---- Provided information

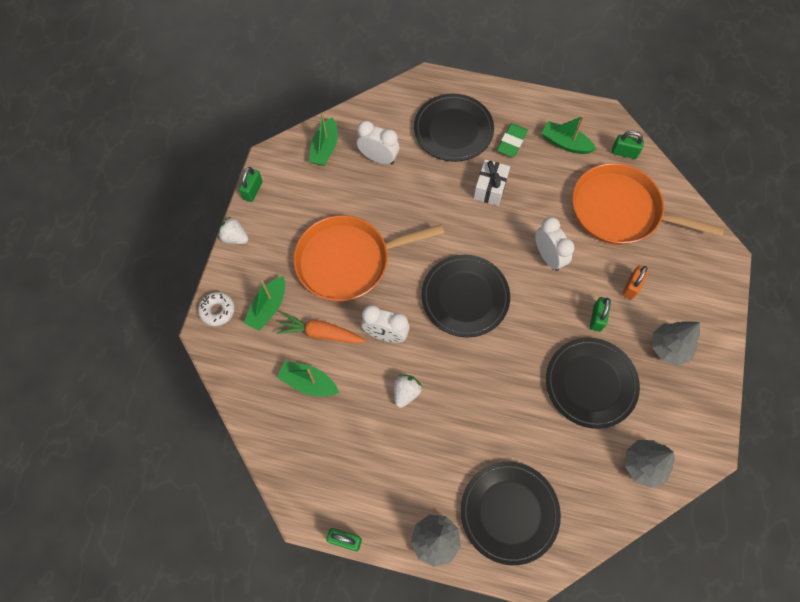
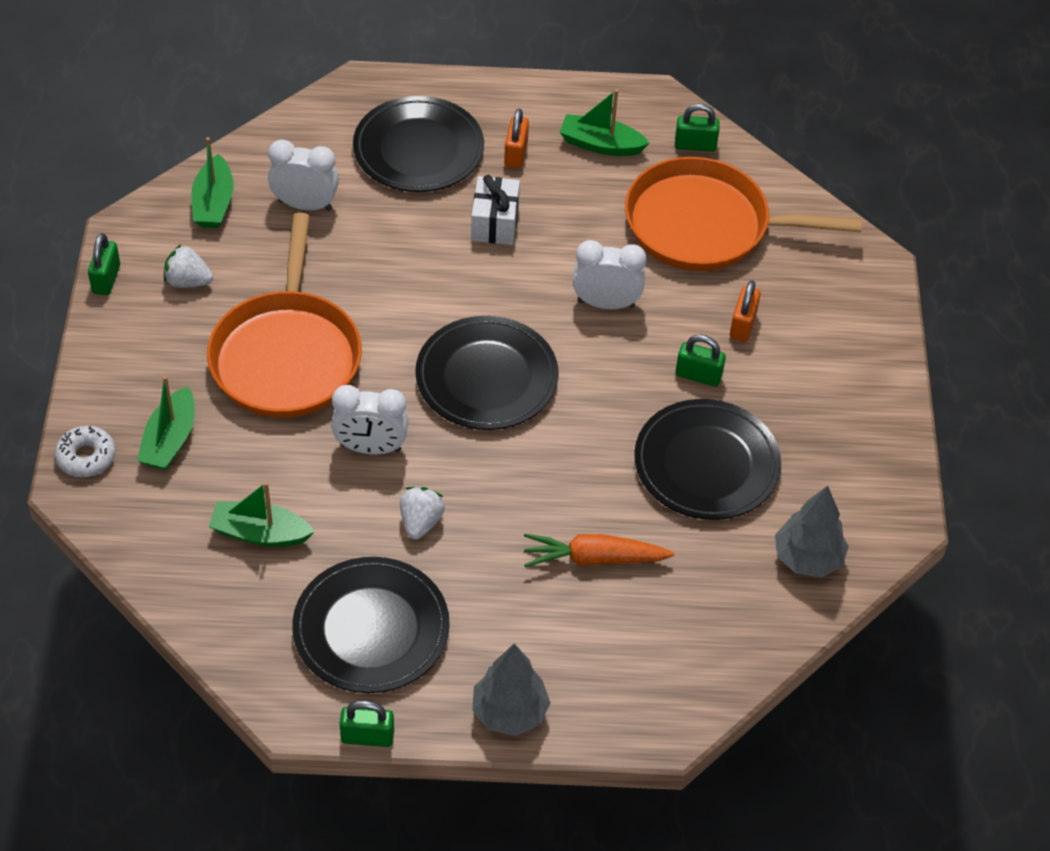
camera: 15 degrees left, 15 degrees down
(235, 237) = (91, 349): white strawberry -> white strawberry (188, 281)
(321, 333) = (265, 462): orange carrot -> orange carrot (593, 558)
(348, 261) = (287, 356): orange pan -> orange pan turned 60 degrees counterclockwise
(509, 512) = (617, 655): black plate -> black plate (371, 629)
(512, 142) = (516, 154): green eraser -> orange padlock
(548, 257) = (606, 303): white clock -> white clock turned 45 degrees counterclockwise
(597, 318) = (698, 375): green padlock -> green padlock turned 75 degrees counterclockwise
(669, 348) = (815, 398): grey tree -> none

--------
---- Provided information

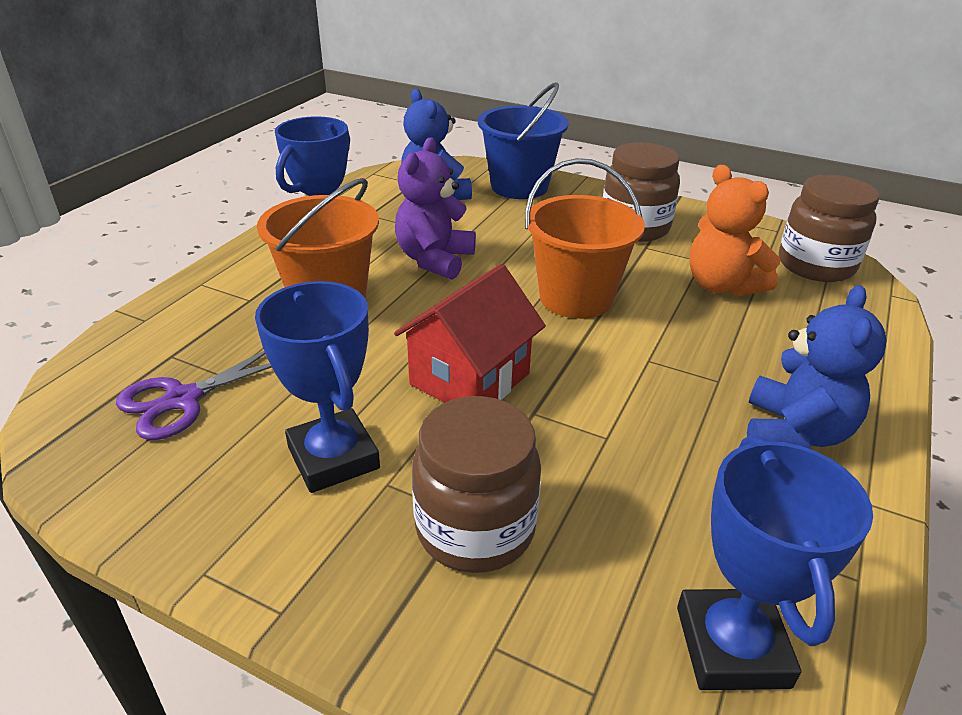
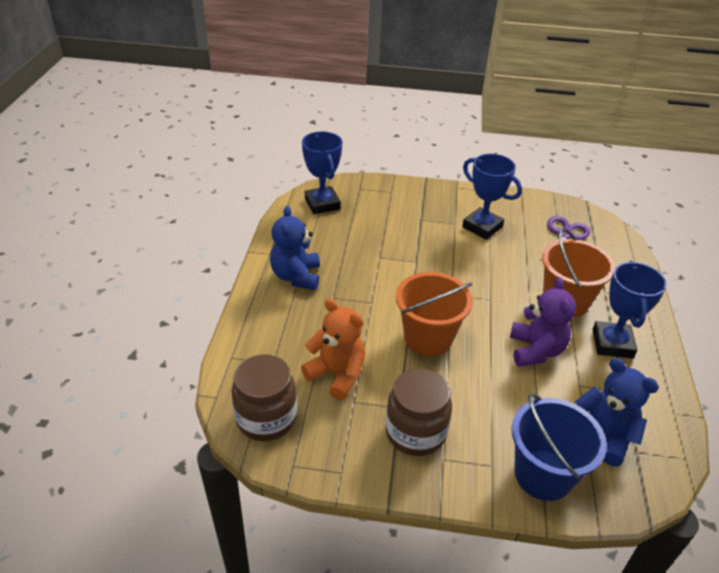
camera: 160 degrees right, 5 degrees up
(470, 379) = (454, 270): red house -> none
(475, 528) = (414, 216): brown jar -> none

--------
---- Provided information

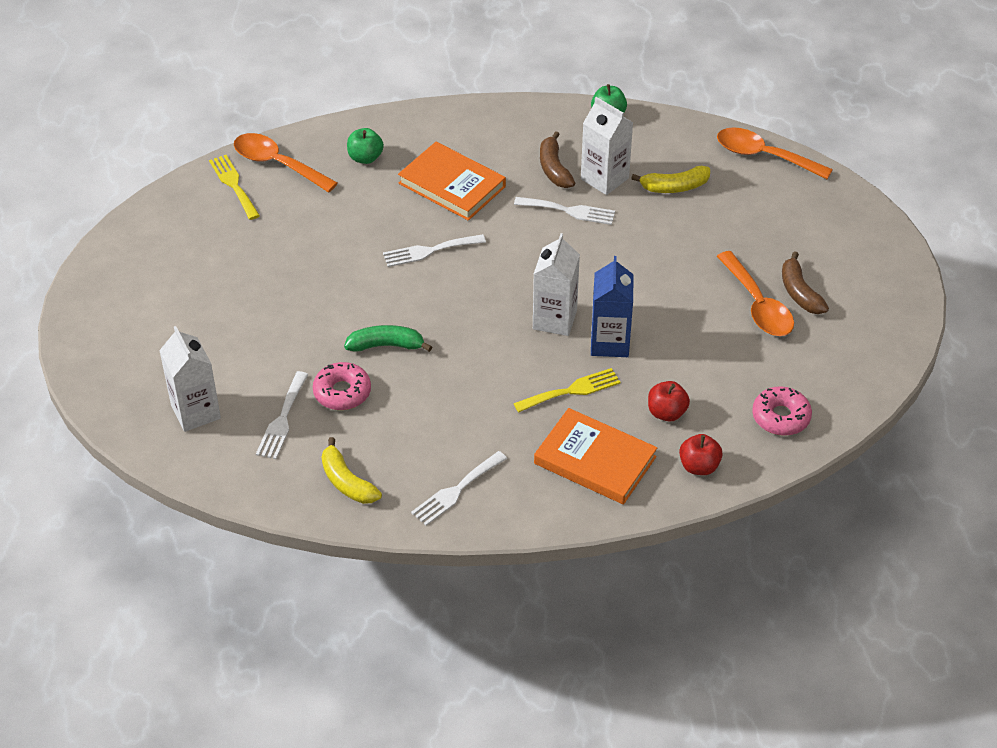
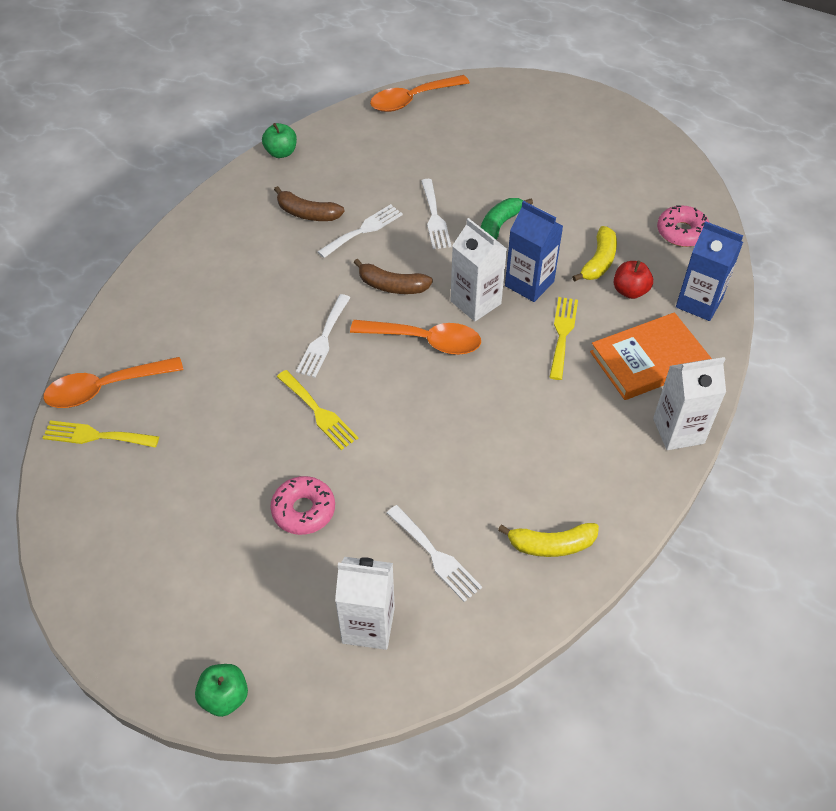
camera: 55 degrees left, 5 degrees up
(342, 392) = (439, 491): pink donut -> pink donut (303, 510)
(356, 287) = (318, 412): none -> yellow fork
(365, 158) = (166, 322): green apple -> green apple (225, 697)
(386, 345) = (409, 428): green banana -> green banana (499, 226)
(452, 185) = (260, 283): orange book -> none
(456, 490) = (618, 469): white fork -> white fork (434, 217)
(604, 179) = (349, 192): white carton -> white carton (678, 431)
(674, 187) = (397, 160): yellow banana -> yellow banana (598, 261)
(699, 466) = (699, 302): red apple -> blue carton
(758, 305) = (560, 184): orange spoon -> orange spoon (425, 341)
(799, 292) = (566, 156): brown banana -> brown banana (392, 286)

--------

__Work request__.
Every line from the line containing "camera: 15 degrees left, 15 degrees down" through the line containing "(669, 348) = (815, 398): grey tree -> none" in the records above must be retyped exactly. Leave out the rest.

__Answer__.
camera: 15 degrees left, 15 degrees down
(235, 237) = (91, 349): white strawberry -> white strawberry (188, 281)
(321, 333) = (265, 462): orange carrot -> orange carrot (593, 558)
(348, 261) = (287, 356): orange pan -> orange pan turned 60 degrees counterclockwise
(509, 512) = (617, 655): black plate -> black plate (371, 629)
(512, 142) = (516, 154): green eraser -> orange padlock
(548, 257) = (606, 303): white clock -> white clock turned 45 degrees counterclockwise
(597, 318) = (698, 375): green padlock -> green padlock turned 75 degrees counterclockwise
(669, 348) = (815, 398): grey tree -> none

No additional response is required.